Task instructions
Please repeat the entire listing verbatim and keep the pictures out.

Data block
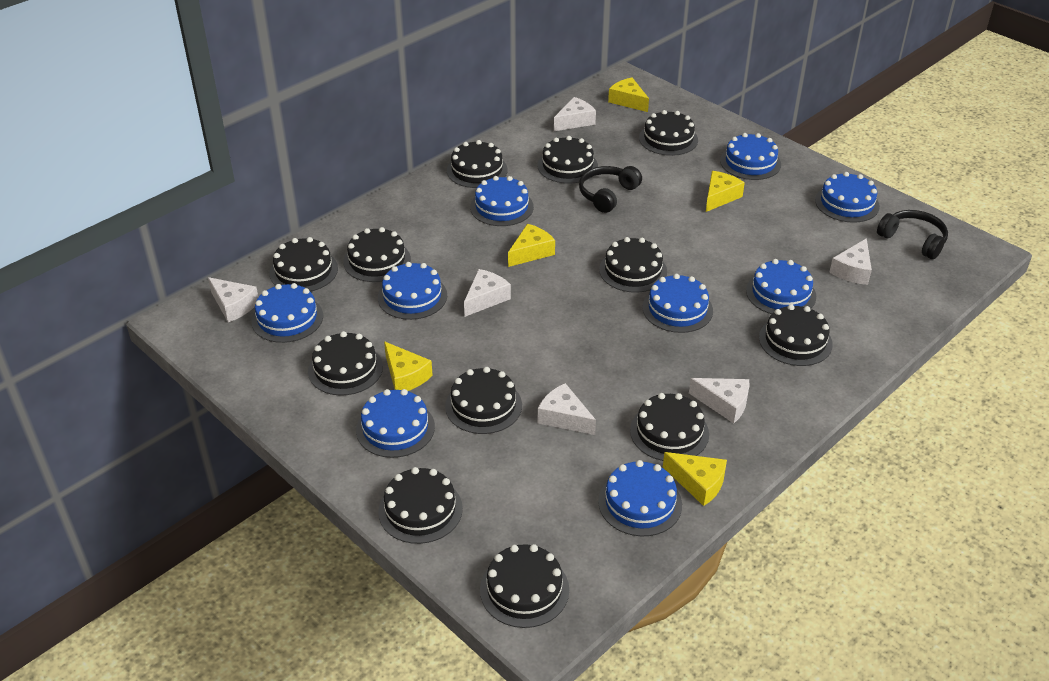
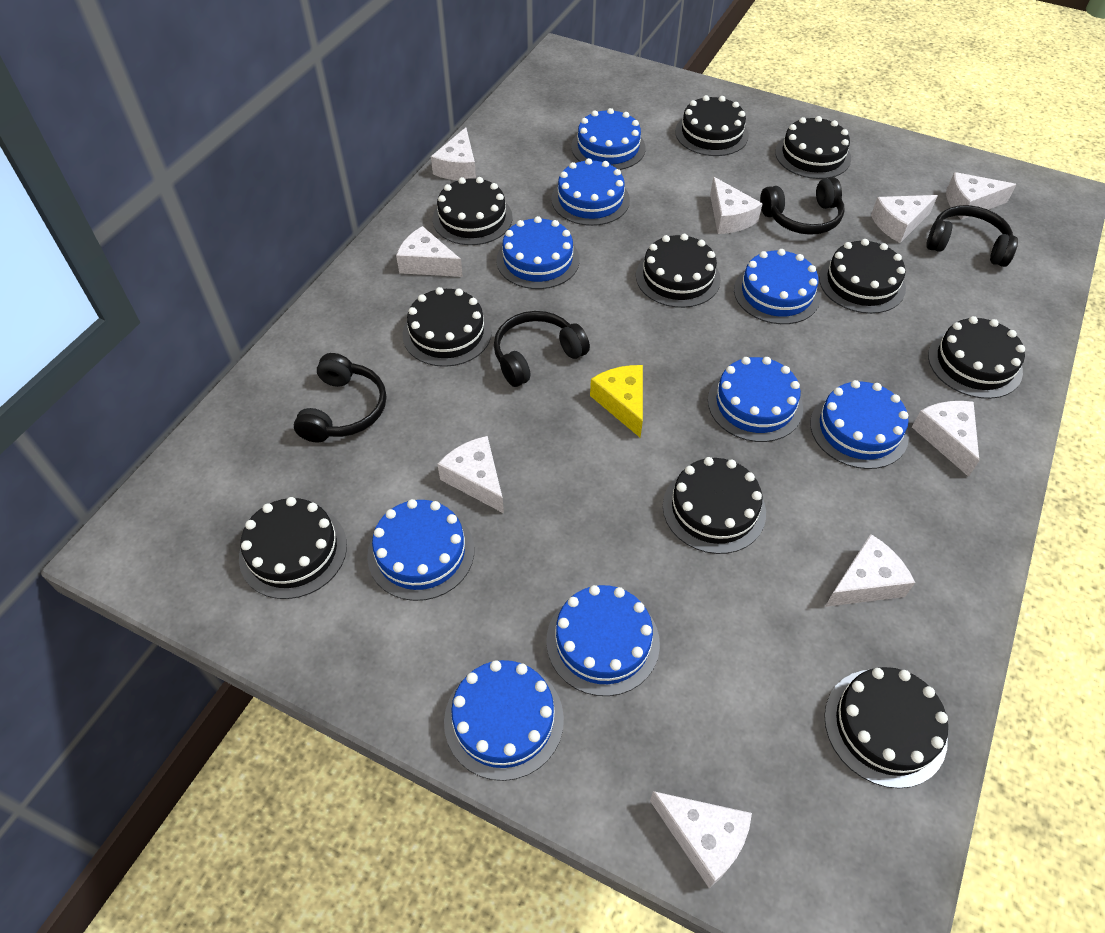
black cake: 12 -> 10
black headphones: 2 -> 4
white cheese: 6 -> 9
yellow cheese: 5 -> 1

Task response
black cake: 12 -> 10
black headphones: 2 -> 4
white cheese: 6 -> 9
yellow cheese: 5 -> 1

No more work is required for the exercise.